##### Input records #####
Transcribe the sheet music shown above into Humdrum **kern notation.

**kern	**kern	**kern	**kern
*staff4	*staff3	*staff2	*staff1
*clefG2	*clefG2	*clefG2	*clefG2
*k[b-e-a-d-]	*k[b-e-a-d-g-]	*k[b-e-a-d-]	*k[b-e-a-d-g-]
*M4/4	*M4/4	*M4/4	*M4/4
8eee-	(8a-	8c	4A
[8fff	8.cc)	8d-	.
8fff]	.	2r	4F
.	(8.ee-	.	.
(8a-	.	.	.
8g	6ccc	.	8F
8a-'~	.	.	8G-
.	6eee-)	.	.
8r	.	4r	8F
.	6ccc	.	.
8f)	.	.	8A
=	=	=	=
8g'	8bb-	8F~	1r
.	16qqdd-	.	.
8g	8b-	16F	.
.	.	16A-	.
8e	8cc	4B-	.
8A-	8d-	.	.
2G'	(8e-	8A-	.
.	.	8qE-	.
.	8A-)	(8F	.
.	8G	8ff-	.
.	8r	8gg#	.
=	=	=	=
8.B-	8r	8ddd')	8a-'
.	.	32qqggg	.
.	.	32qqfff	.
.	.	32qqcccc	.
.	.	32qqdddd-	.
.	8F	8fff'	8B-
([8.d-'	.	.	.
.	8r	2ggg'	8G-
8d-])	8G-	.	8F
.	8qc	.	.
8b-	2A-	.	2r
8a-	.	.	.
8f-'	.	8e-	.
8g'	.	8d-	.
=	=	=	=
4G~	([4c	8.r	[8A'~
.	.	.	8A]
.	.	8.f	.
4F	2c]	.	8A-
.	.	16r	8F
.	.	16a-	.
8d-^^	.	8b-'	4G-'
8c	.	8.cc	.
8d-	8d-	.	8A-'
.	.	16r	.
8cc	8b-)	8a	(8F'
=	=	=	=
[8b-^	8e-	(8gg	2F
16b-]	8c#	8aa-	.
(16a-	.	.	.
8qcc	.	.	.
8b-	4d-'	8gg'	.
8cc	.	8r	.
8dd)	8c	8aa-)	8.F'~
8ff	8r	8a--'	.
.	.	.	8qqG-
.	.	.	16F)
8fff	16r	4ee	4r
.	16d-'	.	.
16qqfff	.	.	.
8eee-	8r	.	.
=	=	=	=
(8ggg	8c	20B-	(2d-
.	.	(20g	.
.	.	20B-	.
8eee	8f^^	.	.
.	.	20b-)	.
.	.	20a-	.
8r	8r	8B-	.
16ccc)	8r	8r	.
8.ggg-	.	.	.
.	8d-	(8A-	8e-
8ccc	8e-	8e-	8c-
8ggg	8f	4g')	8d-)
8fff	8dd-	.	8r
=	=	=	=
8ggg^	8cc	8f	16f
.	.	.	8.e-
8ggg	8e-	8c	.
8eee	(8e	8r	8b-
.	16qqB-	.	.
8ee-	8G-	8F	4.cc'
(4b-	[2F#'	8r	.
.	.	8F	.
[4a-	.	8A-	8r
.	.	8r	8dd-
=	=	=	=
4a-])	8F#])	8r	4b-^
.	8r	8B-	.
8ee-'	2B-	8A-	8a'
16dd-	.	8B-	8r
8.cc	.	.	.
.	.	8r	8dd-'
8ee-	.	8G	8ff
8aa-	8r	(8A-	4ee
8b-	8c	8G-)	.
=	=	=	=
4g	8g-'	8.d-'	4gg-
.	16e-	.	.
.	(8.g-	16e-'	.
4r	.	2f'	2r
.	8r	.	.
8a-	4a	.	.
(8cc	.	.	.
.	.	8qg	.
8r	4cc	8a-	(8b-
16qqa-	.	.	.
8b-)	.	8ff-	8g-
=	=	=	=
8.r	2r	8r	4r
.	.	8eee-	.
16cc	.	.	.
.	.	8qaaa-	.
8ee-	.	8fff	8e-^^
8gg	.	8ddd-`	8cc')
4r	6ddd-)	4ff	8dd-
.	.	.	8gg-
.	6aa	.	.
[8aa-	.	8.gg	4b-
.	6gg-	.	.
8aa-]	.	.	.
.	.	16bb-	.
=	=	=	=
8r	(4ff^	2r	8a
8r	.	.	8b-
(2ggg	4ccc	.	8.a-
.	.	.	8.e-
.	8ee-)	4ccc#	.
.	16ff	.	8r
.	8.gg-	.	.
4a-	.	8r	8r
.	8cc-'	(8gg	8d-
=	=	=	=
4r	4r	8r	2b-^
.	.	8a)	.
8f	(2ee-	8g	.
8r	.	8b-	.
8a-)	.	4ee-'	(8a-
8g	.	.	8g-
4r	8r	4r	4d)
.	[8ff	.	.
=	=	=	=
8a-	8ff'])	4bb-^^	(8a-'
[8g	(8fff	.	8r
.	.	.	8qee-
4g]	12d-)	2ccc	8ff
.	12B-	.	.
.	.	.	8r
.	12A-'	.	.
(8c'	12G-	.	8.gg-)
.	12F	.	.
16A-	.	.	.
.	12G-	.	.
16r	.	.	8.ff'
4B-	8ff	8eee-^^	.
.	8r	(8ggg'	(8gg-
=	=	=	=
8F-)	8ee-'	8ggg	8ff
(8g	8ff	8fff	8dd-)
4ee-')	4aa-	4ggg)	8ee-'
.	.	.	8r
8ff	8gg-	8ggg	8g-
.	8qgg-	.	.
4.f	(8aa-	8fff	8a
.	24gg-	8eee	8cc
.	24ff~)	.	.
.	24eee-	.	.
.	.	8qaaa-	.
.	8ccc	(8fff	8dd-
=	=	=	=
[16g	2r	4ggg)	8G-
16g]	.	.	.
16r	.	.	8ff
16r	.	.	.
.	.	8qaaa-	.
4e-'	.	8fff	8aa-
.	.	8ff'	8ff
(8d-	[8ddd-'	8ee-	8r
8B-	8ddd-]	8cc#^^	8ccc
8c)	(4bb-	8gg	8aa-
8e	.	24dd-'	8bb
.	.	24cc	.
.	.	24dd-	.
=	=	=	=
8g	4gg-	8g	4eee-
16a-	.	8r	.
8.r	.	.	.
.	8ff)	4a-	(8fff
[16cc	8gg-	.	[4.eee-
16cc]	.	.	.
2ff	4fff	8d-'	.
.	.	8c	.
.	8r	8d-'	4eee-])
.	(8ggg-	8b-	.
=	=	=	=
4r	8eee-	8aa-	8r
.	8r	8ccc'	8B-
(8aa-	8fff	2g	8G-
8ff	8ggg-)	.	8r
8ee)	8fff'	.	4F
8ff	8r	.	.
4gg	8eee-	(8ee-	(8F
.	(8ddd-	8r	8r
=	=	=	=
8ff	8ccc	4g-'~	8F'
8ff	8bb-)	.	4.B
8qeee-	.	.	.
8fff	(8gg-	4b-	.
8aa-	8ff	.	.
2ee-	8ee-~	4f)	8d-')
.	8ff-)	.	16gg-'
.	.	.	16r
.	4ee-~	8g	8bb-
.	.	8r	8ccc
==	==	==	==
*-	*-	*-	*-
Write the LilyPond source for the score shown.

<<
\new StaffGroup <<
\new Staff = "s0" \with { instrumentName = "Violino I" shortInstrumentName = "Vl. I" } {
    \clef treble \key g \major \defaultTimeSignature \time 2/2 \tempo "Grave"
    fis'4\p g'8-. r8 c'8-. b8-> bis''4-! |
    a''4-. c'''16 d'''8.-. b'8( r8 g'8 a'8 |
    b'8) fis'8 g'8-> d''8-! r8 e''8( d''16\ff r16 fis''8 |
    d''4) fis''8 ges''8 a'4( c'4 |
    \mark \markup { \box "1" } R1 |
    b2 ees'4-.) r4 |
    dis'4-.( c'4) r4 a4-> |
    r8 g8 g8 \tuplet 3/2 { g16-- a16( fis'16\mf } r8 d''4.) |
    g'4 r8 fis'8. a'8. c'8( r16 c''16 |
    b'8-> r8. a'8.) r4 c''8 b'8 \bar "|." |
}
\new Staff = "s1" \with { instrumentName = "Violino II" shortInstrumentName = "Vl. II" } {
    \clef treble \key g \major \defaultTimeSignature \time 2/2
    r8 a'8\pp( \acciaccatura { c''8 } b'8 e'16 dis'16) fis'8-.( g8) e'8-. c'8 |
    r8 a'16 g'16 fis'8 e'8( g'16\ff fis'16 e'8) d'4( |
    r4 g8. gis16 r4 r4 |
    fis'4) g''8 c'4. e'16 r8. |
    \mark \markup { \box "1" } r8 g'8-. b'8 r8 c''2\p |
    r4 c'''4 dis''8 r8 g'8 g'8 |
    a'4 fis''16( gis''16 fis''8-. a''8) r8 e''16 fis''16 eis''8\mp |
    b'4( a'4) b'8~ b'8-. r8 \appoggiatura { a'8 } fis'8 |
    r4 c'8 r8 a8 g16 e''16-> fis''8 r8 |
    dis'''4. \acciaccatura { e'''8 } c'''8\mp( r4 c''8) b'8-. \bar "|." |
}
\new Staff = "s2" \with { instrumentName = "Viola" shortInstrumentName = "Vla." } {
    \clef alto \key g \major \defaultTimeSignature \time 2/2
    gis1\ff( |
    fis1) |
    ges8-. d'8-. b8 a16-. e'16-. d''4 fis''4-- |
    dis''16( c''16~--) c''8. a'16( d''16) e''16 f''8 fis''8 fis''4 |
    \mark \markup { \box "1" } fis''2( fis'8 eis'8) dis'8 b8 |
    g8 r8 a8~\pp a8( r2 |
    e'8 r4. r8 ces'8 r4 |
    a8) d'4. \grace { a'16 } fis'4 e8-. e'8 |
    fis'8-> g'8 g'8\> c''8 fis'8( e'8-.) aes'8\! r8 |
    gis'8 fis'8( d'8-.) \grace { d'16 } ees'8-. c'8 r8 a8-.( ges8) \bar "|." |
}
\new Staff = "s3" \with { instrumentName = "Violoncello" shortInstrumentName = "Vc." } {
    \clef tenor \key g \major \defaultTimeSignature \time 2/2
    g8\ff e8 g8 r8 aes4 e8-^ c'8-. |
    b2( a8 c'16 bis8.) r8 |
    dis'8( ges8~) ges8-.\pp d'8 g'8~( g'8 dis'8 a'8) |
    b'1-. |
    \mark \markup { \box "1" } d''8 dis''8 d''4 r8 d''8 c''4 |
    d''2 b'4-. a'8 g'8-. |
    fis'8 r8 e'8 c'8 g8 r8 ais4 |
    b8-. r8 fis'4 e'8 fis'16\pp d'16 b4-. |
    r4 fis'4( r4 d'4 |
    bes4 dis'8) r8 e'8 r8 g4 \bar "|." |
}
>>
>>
#####
§ **Exercise instructions**
Which lines in the records contain the word "Violino"? Gather every one of them and copy each line out in full.

§ **Final result**
\new Staff = "s0" \with { instrumentName = "Violino I" shortInstrumentName = "Vl. I" } {
\new Staff = "s1" \with { instrumentName = "Violino II" shortInstrumentName = "Vl. II" } {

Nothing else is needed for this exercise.